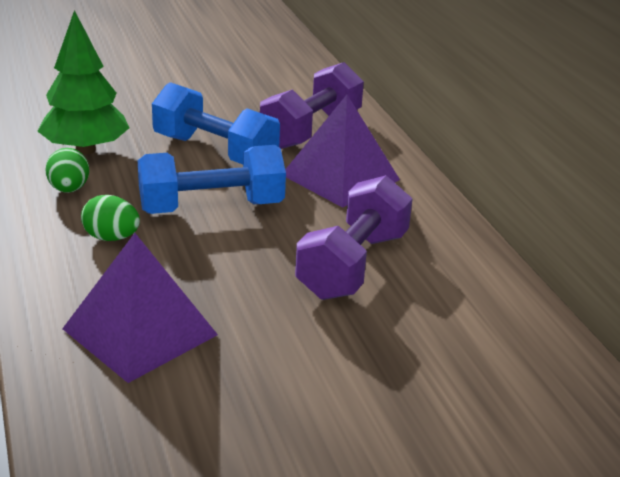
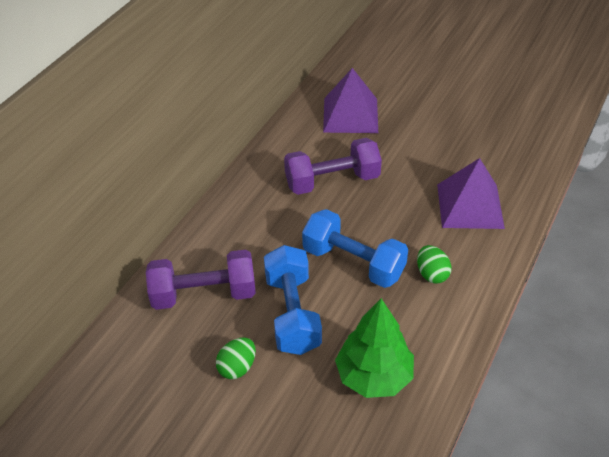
camera: 130 degrees left, 15 degrees up
(69, 189) = (421, 335): green egg -> green egg (237, 367)
(340, 177) = (251, 240): purple pyramid -> purple pyramid (350, 115)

· · · ·

=== Your objective ===
The data above are to be repeated word for word, with any pictures left out.

=== Response to this task ===
camera: 130 degrees left, 15 degrees up
(69, 189) = (421, 335): green egg -> green egg (237, 367)
(340, 177) = (251, 240): purple pyramid -> purple pyramid (350, 115)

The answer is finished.